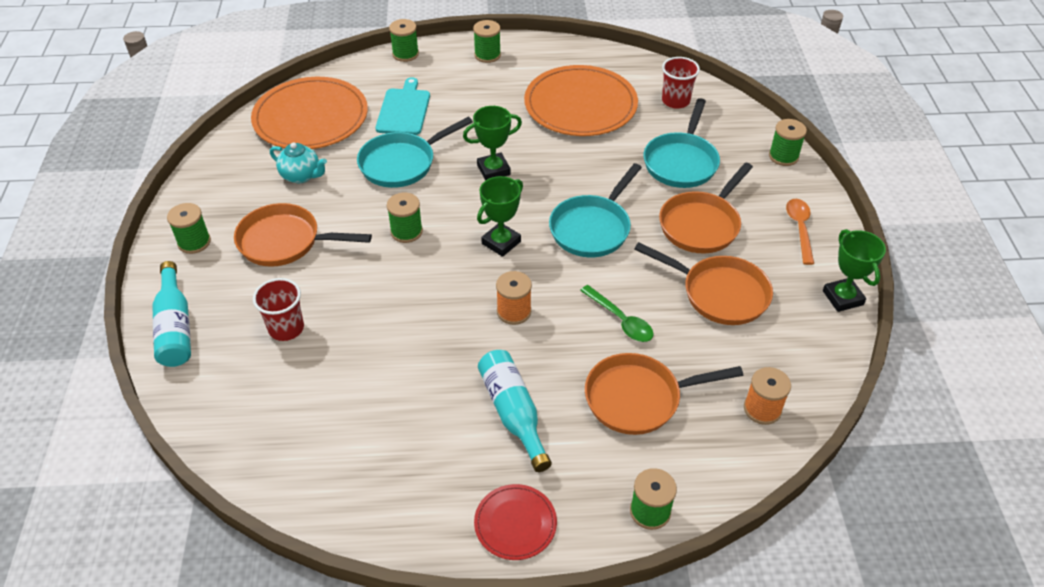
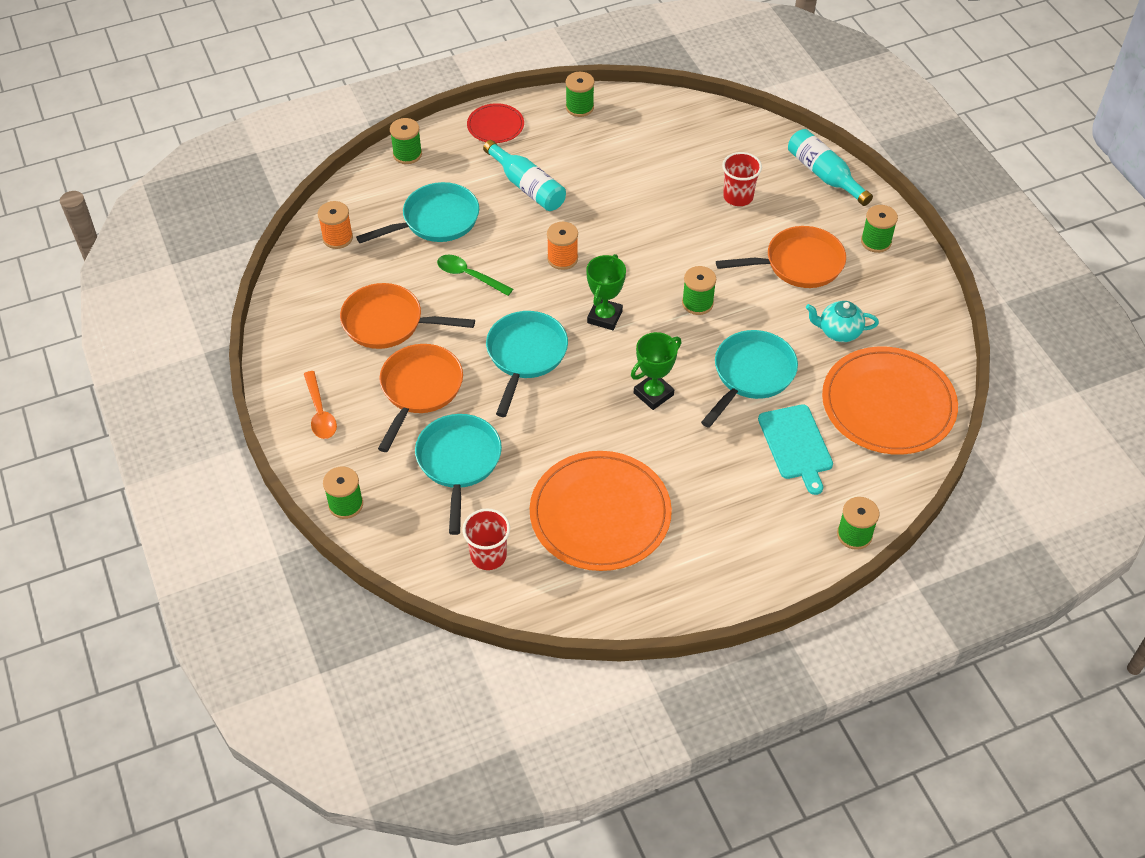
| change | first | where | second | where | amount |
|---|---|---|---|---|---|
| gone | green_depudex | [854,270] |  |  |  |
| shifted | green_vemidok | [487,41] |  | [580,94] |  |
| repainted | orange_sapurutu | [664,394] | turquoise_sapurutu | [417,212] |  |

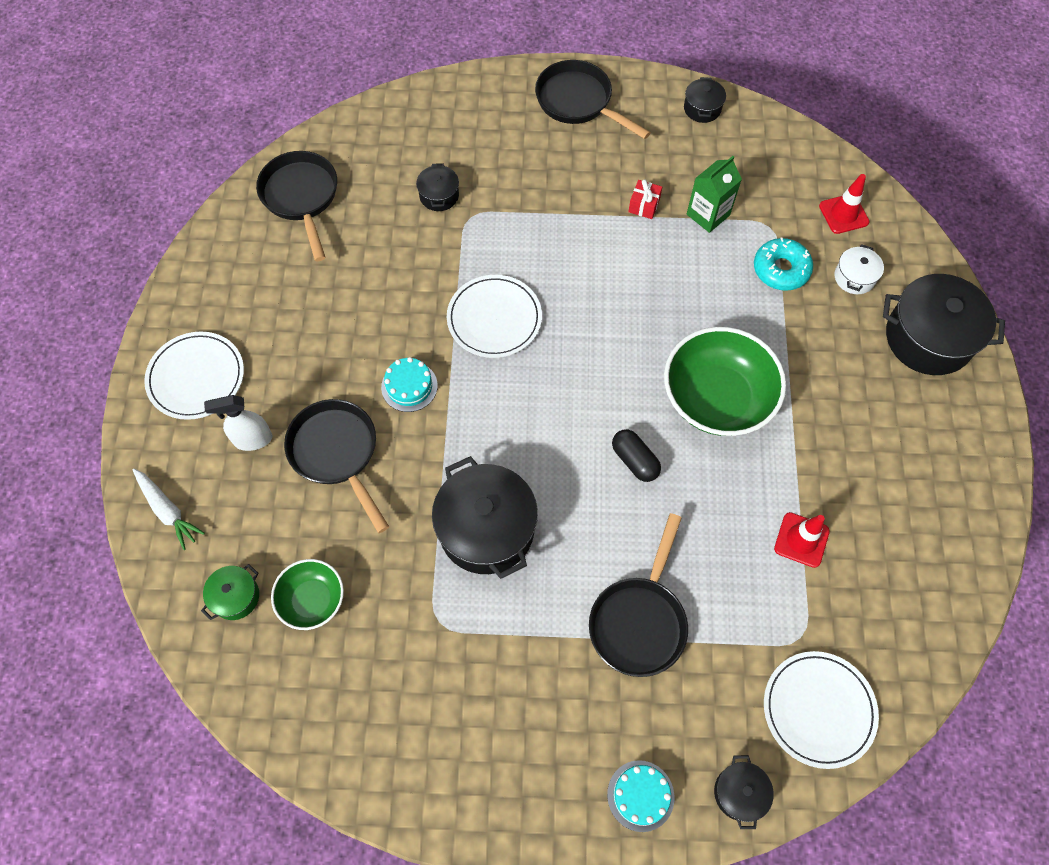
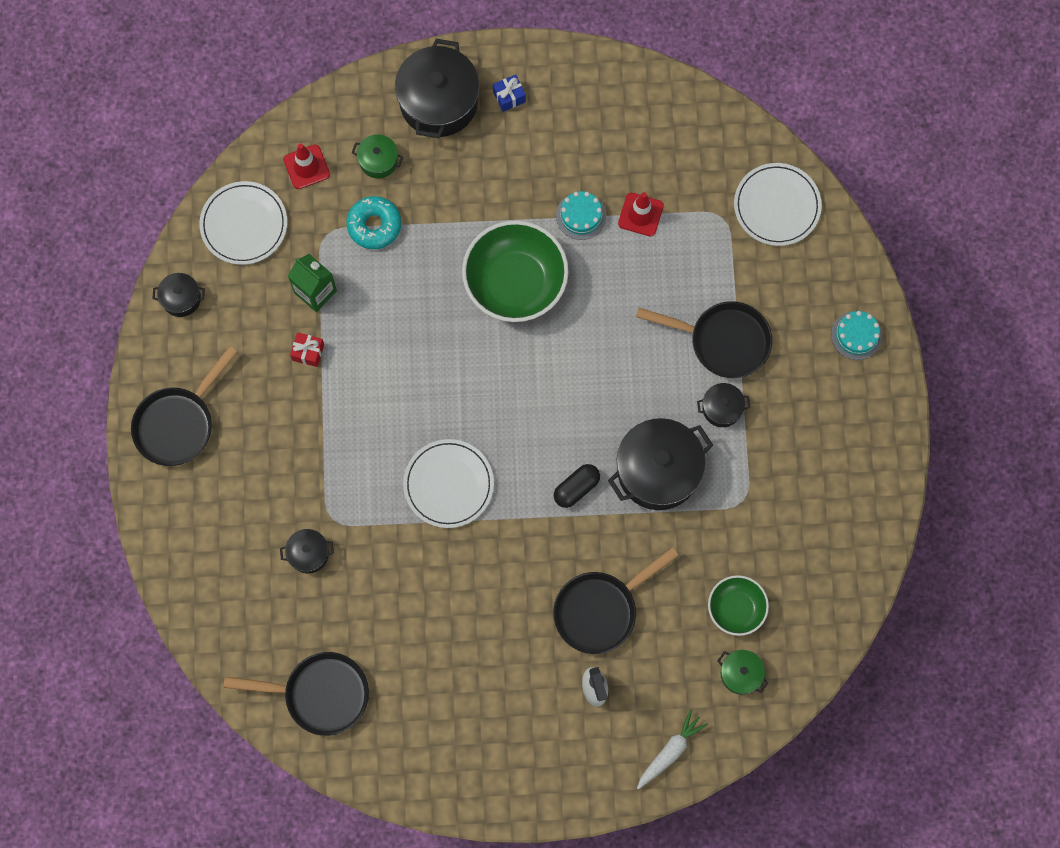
| change | first | where | second | where | amount |
|---|---|---|---|---|---|
| new |  |  | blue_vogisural | [509,93] |  |
| shifted | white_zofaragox | [194,376] |  | [243,223] |  |
| shifted |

# [TO DO]
The records above must be repeated in full and exactly, but without any of the pictures.

# [RESULT]
| change | first | where | second | where | amount |
|---|---|---|---|---|---|
| gone | green_depudex | [854,270] |  |  |  |
| shifted | green_vemidok | [487,41] |  | [580,94] |  |
| repainted | orange_sapurutu | [664,394] | turquoise_sapurutu | [417,212] |  |

| change | first | where | second | where | amount |
|---|---|---|---|---|---|
| new |  |  | blue_vogisural | [509,93] |  |
| shifted | white_zofaragox | [194,376] |  | [243,223] |  |
| shifted |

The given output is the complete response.